What is needed: Omit the pictures and reproduce the rest of the listing exactly.

Record set:

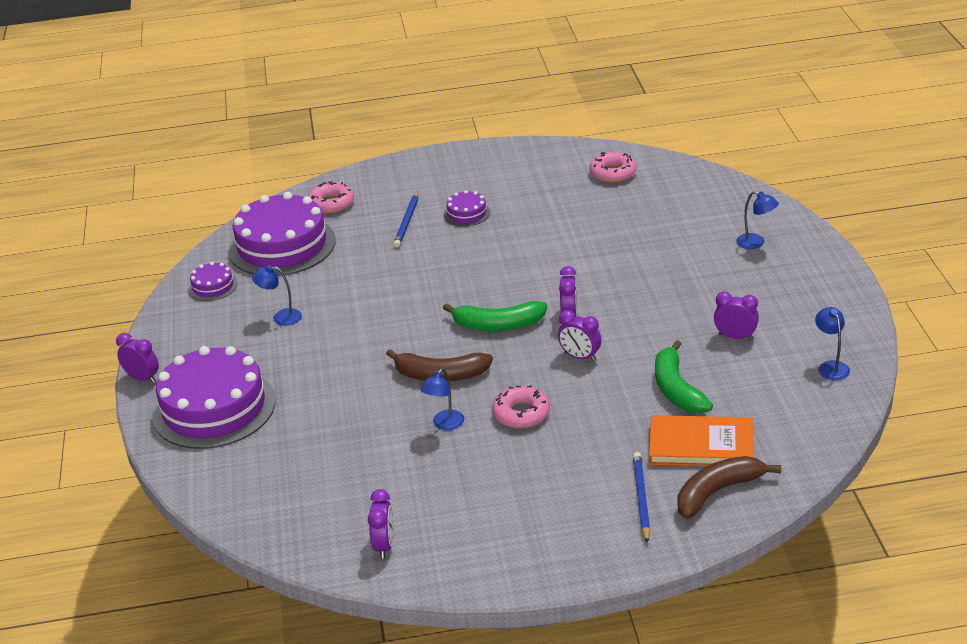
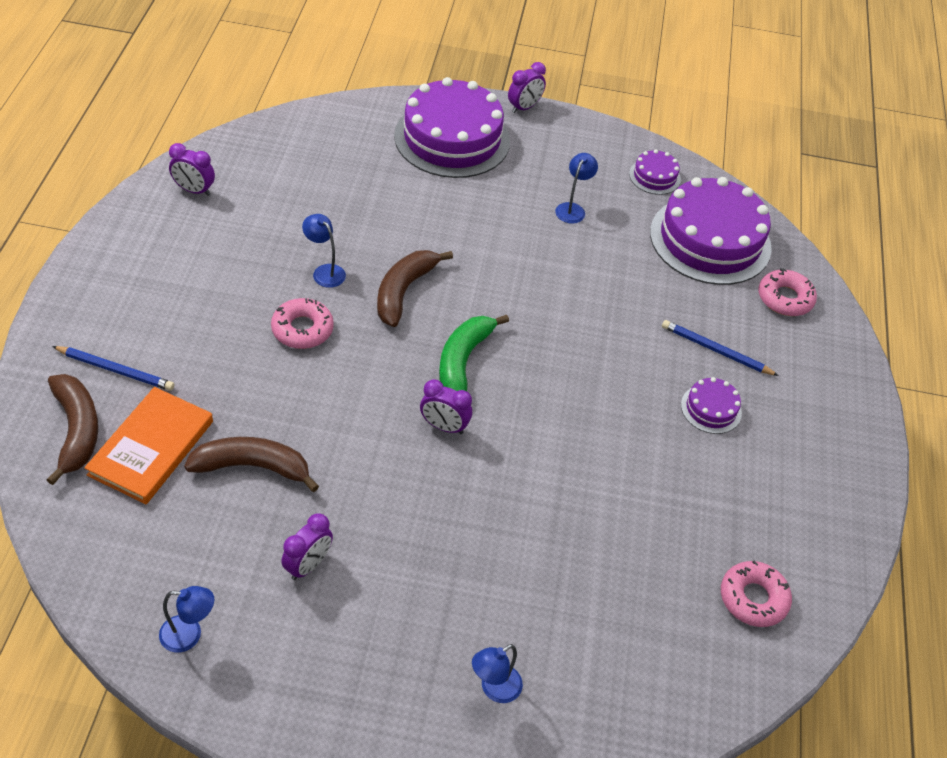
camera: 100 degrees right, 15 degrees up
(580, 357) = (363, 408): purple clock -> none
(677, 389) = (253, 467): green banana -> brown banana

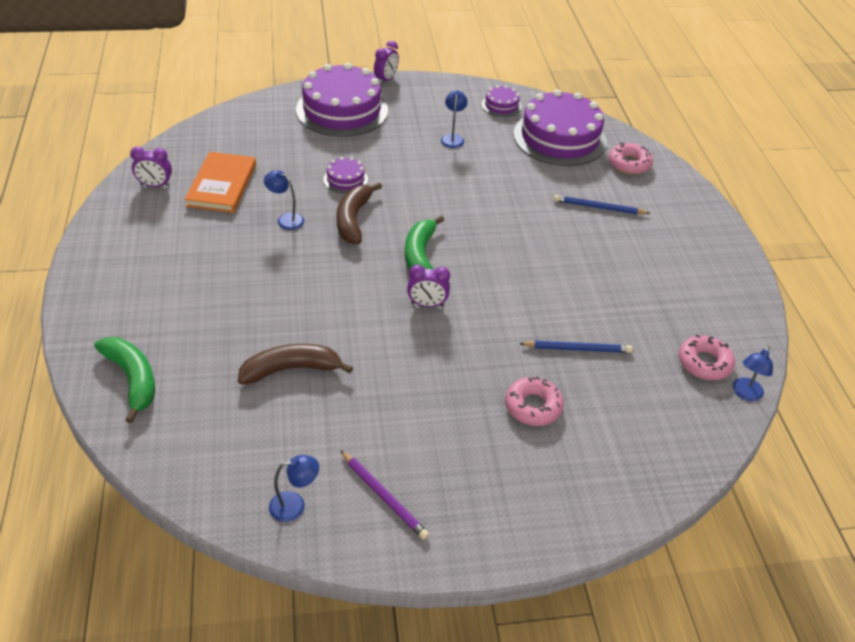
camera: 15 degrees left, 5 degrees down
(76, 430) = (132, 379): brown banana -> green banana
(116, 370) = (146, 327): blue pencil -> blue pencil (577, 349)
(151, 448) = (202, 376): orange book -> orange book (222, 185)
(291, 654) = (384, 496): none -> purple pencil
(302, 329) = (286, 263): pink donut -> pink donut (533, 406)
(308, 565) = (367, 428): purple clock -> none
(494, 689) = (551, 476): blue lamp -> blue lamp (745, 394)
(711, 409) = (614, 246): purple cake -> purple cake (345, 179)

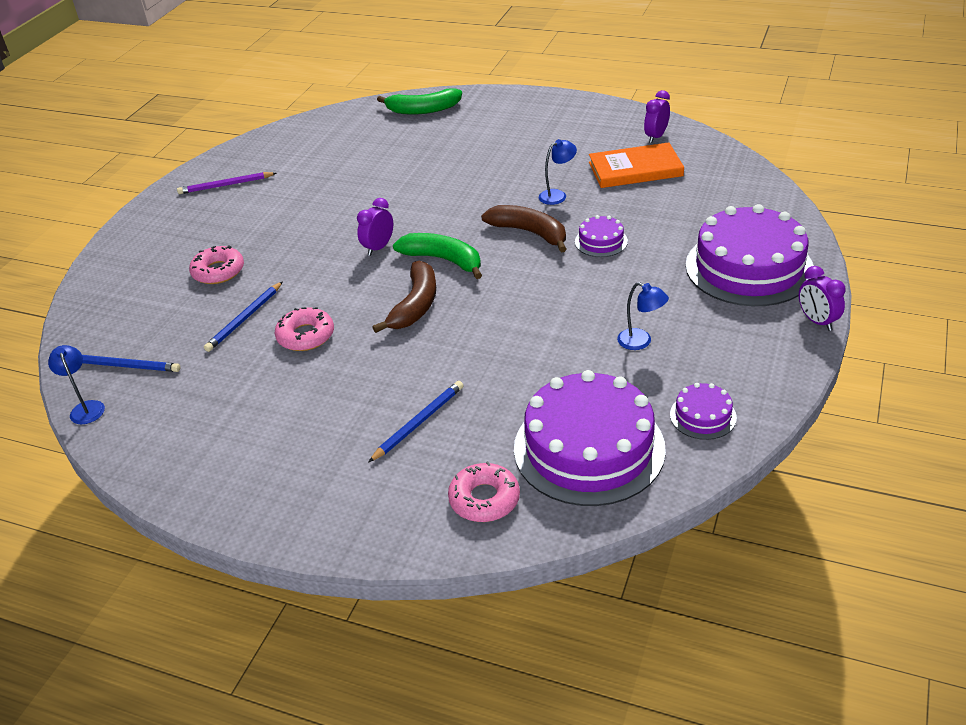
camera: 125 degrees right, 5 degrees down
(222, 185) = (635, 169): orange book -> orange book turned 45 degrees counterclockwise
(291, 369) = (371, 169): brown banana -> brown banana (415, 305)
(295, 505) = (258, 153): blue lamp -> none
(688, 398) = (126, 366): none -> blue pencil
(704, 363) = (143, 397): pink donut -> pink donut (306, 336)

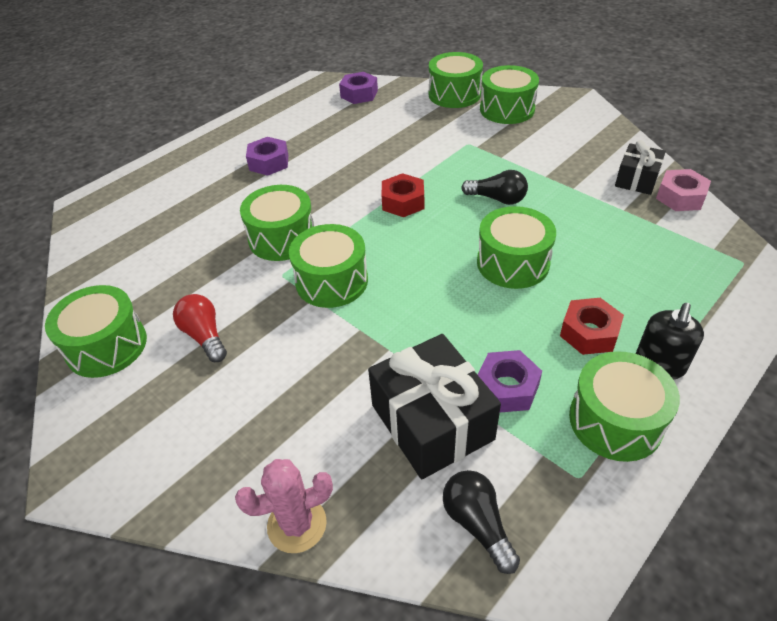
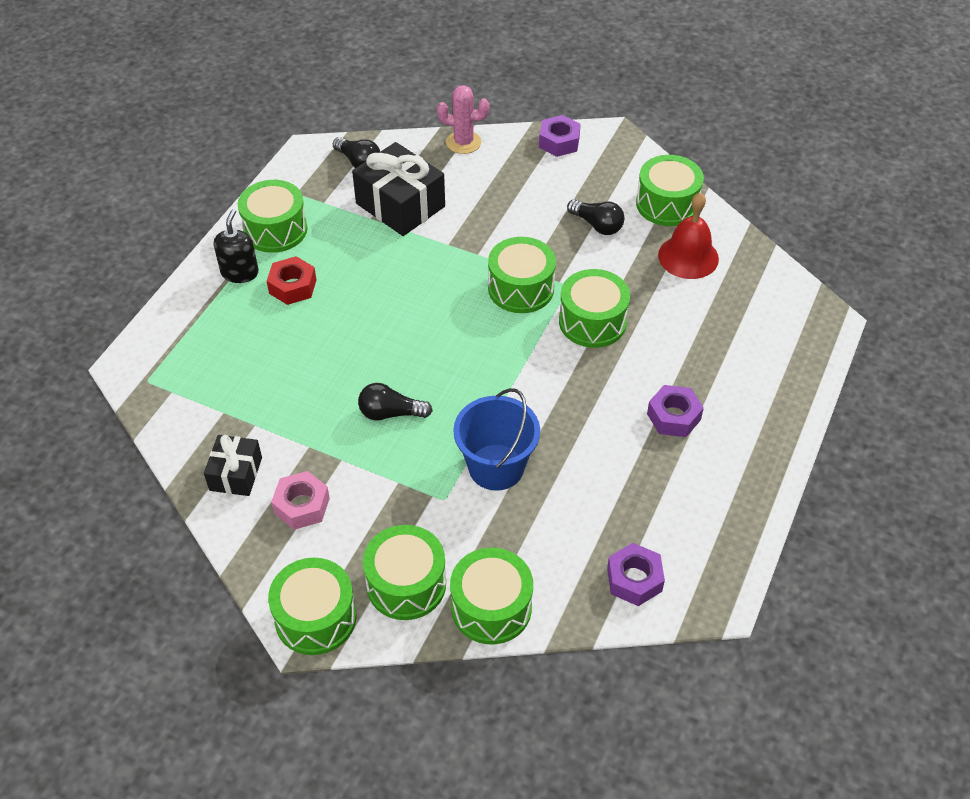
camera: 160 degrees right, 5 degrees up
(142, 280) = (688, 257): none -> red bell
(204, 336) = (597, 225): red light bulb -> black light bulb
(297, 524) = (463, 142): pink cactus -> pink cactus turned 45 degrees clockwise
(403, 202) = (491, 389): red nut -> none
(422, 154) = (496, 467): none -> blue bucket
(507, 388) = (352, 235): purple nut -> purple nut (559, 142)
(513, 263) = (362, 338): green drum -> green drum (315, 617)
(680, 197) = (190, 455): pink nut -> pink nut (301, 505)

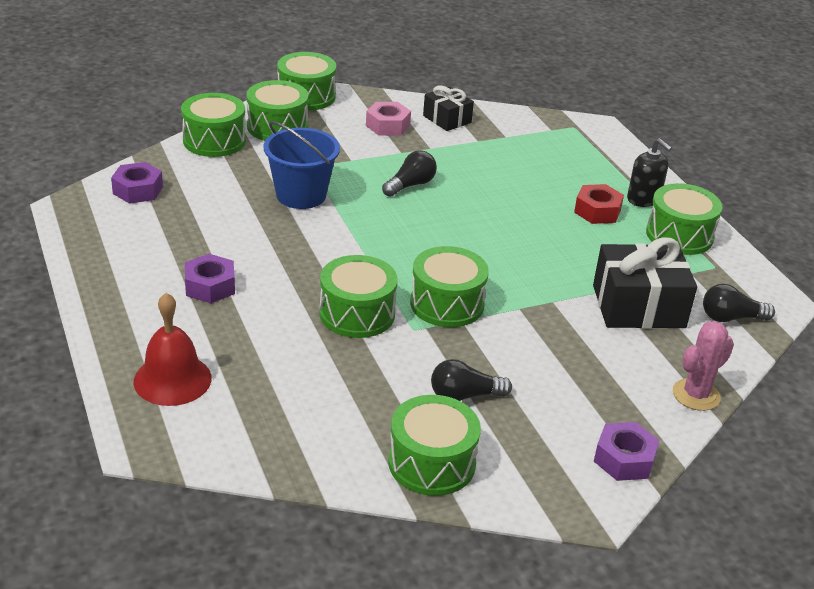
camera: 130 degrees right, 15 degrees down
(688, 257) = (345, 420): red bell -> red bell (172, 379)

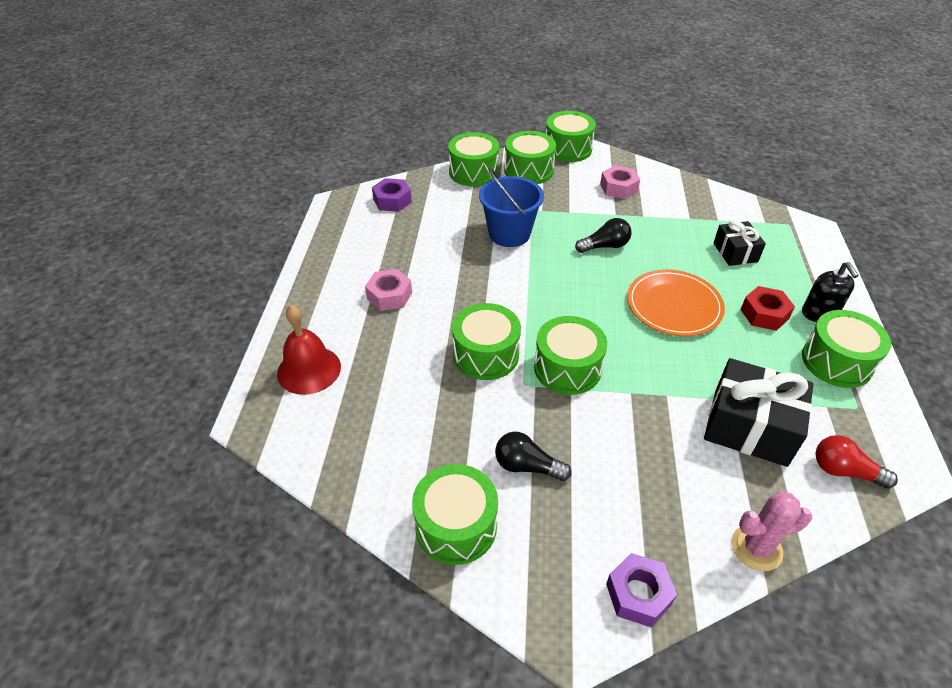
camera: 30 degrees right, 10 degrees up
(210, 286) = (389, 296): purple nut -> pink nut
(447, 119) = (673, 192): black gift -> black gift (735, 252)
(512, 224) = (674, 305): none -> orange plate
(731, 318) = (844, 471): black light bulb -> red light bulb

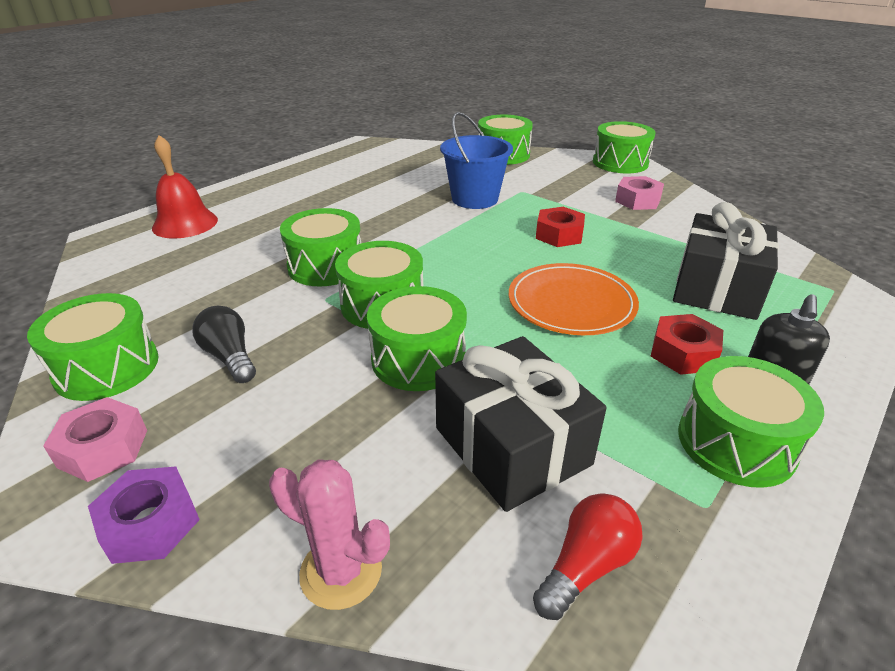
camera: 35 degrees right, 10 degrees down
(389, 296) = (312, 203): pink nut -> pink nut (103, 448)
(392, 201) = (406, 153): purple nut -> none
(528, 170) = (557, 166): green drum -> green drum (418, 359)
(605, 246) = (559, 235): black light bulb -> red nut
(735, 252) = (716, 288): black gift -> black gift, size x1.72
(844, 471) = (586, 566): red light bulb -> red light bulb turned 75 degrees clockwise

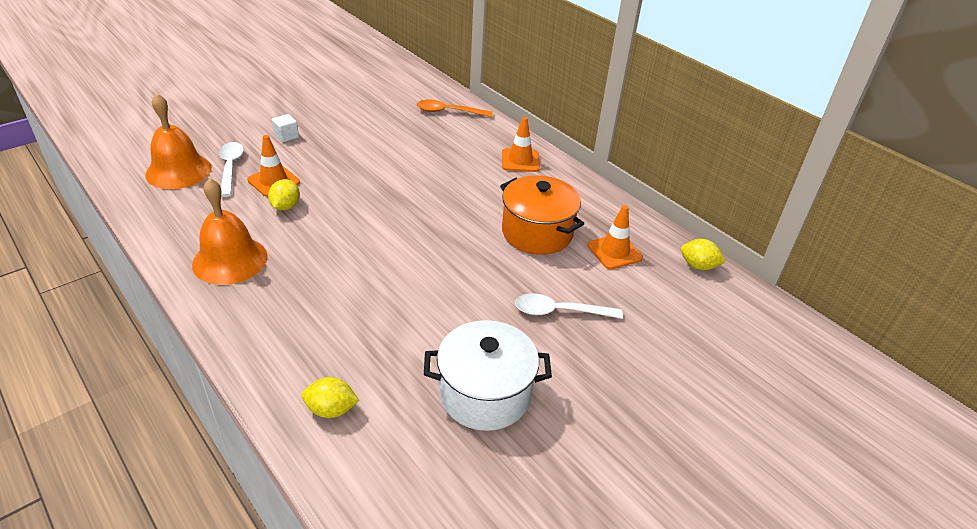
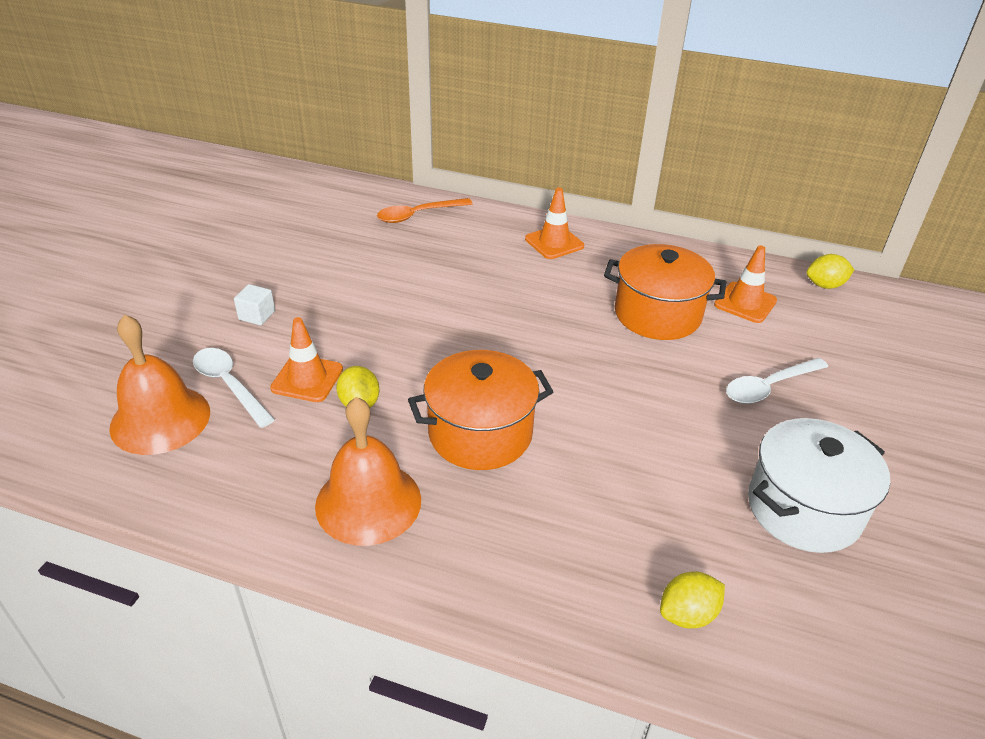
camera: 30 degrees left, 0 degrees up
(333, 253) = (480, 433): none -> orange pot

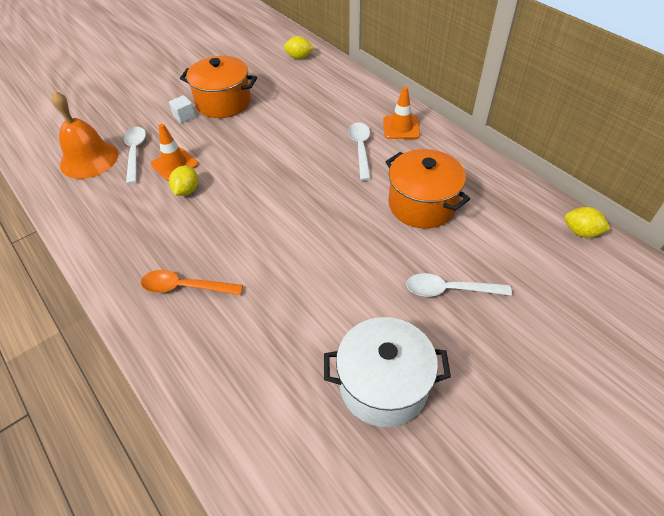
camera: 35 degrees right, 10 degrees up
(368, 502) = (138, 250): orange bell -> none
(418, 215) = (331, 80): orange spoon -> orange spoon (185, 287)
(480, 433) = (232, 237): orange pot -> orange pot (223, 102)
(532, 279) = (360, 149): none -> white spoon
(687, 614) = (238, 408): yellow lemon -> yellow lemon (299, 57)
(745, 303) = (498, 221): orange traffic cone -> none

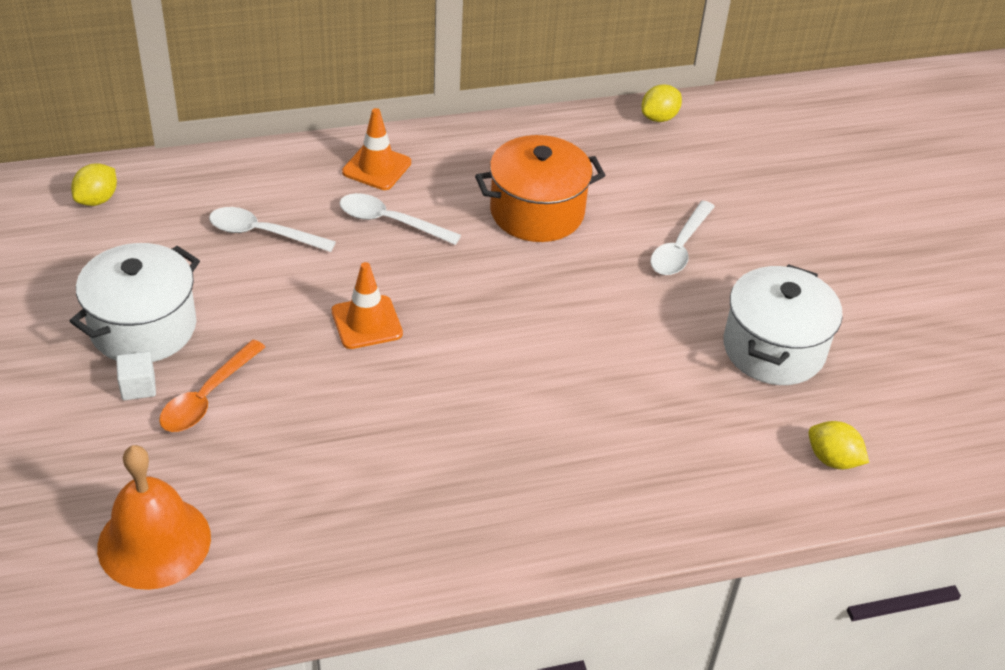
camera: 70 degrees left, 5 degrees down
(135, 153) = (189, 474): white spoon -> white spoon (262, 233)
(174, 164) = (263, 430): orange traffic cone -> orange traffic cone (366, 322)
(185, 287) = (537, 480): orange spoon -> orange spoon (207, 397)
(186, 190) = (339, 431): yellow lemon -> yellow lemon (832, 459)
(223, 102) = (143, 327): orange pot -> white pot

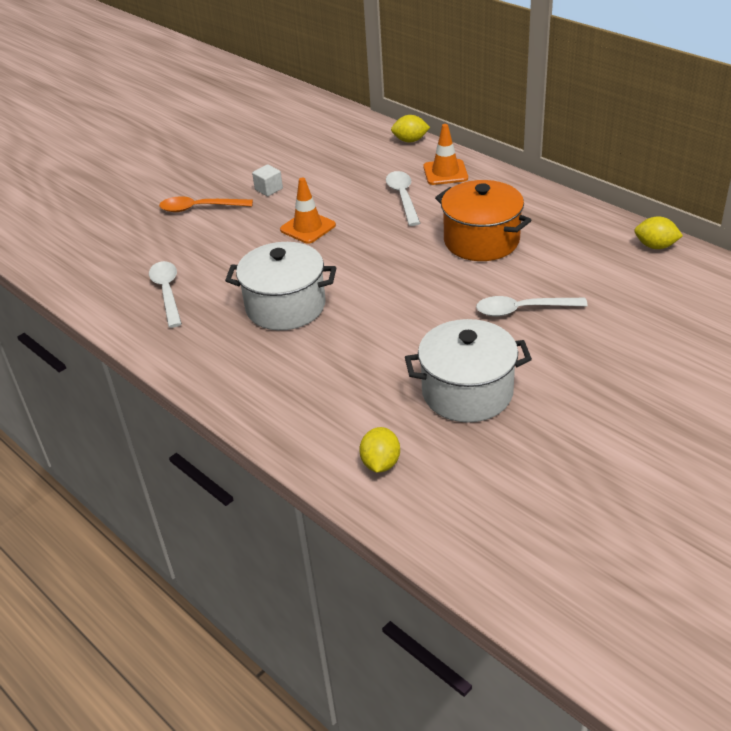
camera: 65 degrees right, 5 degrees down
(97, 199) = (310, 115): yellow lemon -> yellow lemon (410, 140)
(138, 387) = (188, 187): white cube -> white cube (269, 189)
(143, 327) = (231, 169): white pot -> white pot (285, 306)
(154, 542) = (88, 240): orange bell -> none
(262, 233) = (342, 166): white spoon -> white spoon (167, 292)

Answer to the exercise:
camera: 100 degrees right, 15 degrees up
(580, 357) = (363, 408): purple clock -> none
(677, 389) = (253, 467): green banana -> brown banana

camera: 15 degrees left, 5 degrees down
(76, 430) = (132, 379): brown banana -> green banana
(116, 370) = (146, 327): blue pencil -> blue pencil (577, 349)
(151, 448) = (202, 376): orange book -> orange book (222, 185)
(291, 654) = (384, 496): none -> purple pencil
(302, 329) = (286, 263): pink donut -> pink donut (533, 406)
(308, 565) = (367, 428): purple clock -> none
(494, 689) = (551, 476): blue lamp -> blue lamp (745, 394)
(711, 409) = (614, 246): purple cake -> purple cake (345, 179)

camera: 125 degrees right, 5 degrees down
(222, 185) = (635, 169): orange book -> orange book turned 45 degrees counterclockwise
(291, 369) = (371, 169): brown banana -> brown banana (415, 305)
(295, 505) = (258, 153): blue lamp -> none
(688, 398) = (126, 366): none -> blue pencil
(704, 363) = (143, 397): pink donut -> pink donut (306, 336)

camera: 160 degrees right, 5 degrees up
(142, 280) = (688, 257): none -> red bell
(204, 336) = (597, 225): red light bulb -> black light bulb
(297, 524) = (463, 142): pink cactus -> pink cactus turned 45 degrees clockwise
(403, 202) = (491, 389): red nut -> none
(422, 154) = (496, 467): none -> blue bucket
(507, 388) = (352, 235): purple nut -> purple nut (559, 142)
(513, 263) = (362, 338): green drum -> green drum (315, 617)
(680, 197) = (190, 455): pink nut -> pink nut (301, 505)

camera: 130 degrees right, 15 degrees down
(688, 257) = (345, 420): red bell -> red bell (172, 379)

camera: 30 degrees right, 10 degrees up
(210, 286) = (389, 296): purple nut -> pink nut
(447, 119) = (673, 192): black gift -> black gift (735, 252)
(512, 224) = (674, 305): none -> orange plate
(731, 318) = (844, 471): black light bulb -> red light bulb

camera: 35 degrees right, 10 degrees down
(389, 296) = (312, 203): pink nut -> pink nut (103, 448)
(392, 201) = (406, 153): purple nut -> none
(528, 170) = (557, 166): green drum -> green drum (418, 359)
(605, 246) = (559, 235): black light bulb -> red nut
(735, 252) = (716, 288): black gift -> black gift, size x1.72
(844, 471) = (586, 566): red light bulb -> red light bulb turned 75 degrees clockwise

camera: 30 degrees left, 0 degrees up
(333, 253) = (480, 433): none -> orange pot

camera: 35 degrees right, 10 degrees up
(368, 502) = (138, 250): orange bell -> none
(418, 215) = (331, 80): orange spoon -> orange spoon (185, 287)
(480, 433) = (232, 237): orange pot -> orange pot (223, 102)
(532, 279) = (360, 149): none -> white spoon
(687, 614) = (238, 408): yellow lemon -> yellow lemon (299, 57)
(745, 303) = (498, 221): orange traffic cone -> none

camera: 70 degrees left, 5 degrees down
(135, 153) = (189, 474): white spoon -> white spoon (262, 233)
(174, 164) = (263, 430): orange traffic cone -> orange traffic cone (366, 322)
(185, 287) = (537, 480): orange spoon -> orange spoon (207, 397)
(186, 190) = (339, 431): yellow lemon -> yellow lemon (832, 459)
(223, 102) = (143, 327): orange pot -> white pot

camera: 65 degrees right, 5 degrees down
(97, 199) = (310, 115): yellow lemon -> yellow lemon (410, 140)
(138, 387) = (188, 187): white cube -> white cube (269, 189)
(143, 327) = (231, 169): white pot -> white pot (285, 306)
(154, 542) = (88, 240): orange bell -> none
(262, 233) = (342, 166): white spoon -> white spoon (167, 292)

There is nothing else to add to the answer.